** Activity **
Range to output from the entries below: the line containing "second_place: [286, 152]" through the line containing "old: bright_yellow_tablespoon". Set it down exactly, ends included, nothing else.

** Object matching data **

═══

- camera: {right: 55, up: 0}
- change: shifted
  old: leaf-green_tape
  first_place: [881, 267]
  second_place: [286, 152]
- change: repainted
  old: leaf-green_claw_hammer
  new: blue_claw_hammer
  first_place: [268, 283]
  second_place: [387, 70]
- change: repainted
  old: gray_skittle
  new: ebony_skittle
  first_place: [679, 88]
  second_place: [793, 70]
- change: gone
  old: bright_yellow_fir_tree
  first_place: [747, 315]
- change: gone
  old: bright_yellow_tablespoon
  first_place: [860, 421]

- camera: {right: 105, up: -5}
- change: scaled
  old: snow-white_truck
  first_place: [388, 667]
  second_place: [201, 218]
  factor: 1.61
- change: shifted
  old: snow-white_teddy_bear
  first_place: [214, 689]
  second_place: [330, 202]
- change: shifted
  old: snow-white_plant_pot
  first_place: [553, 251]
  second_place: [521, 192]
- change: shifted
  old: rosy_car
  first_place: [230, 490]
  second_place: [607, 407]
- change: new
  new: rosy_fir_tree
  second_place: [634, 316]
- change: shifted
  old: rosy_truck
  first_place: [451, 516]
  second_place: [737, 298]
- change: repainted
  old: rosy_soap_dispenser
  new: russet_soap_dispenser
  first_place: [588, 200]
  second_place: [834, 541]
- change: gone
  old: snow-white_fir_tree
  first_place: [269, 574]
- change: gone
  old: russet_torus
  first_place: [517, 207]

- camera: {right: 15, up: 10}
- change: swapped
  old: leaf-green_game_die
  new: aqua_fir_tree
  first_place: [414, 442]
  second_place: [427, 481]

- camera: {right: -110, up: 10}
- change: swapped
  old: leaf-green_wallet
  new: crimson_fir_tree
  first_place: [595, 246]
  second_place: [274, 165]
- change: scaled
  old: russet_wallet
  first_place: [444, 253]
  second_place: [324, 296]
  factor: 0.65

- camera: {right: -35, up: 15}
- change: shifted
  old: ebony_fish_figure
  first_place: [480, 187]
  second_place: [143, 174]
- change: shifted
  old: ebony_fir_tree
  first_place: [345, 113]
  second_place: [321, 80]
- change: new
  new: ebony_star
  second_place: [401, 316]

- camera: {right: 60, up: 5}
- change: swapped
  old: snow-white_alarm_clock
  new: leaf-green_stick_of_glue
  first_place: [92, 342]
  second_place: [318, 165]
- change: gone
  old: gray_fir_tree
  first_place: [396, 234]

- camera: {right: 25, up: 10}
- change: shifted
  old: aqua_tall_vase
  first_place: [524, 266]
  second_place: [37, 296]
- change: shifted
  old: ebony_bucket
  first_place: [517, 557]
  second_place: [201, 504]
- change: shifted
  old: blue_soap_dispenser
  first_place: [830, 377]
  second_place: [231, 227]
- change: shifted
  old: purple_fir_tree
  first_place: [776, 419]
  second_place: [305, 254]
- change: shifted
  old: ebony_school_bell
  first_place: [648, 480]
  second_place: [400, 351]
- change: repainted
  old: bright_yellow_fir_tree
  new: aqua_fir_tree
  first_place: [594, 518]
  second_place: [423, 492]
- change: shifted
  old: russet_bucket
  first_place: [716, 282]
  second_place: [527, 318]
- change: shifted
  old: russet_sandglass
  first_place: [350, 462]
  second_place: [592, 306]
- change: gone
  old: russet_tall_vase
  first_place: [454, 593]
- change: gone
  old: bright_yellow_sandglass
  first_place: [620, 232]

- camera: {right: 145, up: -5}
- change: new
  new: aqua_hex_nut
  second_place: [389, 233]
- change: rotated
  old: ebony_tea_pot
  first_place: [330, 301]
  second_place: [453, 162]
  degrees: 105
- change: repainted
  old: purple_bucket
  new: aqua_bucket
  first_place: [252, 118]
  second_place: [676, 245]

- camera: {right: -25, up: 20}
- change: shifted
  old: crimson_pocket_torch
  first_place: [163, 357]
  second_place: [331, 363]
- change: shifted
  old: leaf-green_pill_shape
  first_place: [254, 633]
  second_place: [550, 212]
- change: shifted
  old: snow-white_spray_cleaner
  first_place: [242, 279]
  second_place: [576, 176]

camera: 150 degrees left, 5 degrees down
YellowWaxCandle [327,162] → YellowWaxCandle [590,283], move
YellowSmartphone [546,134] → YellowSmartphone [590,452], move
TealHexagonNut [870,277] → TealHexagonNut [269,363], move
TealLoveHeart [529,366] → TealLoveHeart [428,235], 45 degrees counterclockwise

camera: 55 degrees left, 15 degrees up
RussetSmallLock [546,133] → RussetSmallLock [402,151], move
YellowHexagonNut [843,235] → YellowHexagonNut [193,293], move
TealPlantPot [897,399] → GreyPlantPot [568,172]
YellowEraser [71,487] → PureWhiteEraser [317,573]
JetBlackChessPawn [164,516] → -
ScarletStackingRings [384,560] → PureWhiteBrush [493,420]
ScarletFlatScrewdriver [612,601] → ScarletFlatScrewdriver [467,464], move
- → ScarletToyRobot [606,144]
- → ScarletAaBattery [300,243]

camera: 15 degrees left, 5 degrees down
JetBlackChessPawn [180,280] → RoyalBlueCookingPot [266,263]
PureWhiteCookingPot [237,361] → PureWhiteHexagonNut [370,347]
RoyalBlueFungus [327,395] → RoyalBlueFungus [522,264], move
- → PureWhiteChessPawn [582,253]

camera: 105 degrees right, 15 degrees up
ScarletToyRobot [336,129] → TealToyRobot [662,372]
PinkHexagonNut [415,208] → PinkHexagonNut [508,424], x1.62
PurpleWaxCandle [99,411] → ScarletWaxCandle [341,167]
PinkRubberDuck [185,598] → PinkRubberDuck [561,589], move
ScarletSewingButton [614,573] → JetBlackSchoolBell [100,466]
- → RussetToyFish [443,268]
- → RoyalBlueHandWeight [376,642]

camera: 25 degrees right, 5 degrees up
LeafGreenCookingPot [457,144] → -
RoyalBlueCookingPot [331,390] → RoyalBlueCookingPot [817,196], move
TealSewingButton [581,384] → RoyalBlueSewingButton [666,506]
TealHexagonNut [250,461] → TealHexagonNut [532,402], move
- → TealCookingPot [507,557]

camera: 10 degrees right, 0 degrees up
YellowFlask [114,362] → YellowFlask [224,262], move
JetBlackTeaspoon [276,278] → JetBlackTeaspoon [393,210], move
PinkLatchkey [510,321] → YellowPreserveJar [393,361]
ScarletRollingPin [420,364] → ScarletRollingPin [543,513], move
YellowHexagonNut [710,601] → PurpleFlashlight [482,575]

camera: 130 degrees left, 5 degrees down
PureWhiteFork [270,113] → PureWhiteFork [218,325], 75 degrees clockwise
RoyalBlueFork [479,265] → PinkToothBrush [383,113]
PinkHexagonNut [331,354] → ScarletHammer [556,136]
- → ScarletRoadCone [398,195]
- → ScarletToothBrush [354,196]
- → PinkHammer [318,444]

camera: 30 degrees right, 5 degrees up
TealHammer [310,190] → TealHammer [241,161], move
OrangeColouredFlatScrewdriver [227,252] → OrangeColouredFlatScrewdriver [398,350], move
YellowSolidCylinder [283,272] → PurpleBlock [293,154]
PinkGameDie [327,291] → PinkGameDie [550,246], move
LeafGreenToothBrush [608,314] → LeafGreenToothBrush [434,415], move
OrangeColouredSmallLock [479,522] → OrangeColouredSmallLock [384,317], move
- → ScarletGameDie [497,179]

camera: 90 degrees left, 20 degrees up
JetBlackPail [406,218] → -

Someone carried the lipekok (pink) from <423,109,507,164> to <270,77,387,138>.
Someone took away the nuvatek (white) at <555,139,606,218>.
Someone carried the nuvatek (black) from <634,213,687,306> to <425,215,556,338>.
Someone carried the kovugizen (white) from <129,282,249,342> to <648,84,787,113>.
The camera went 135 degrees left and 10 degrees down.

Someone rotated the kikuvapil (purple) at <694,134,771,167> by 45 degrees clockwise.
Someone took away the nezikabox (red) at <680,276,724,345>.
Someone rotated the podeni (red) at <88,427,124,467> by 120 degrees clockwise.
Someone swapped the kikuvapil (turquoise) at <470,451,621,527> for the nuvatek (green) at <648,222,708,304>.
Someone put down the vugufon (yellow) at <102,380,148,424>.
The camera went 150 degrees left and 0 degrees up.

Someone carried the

═══

** Solved problem **
  second_place: [286, 152]
- change: repainted
  old: leaf-green_claw_hammer
  new: blue_claw_hammer
  first_place: [268, 283]
  second_place: [387, 70]
- change: repainted
  old: gray_skittle
  new: ebony_skittle
  first_place: [679, 88]
  second_place: [793, 70]
- change: gone
  old: bright_yellow_fir_tree
  first_place: [747, 315]
- change: gone
  old: bright_yellow_tablespoon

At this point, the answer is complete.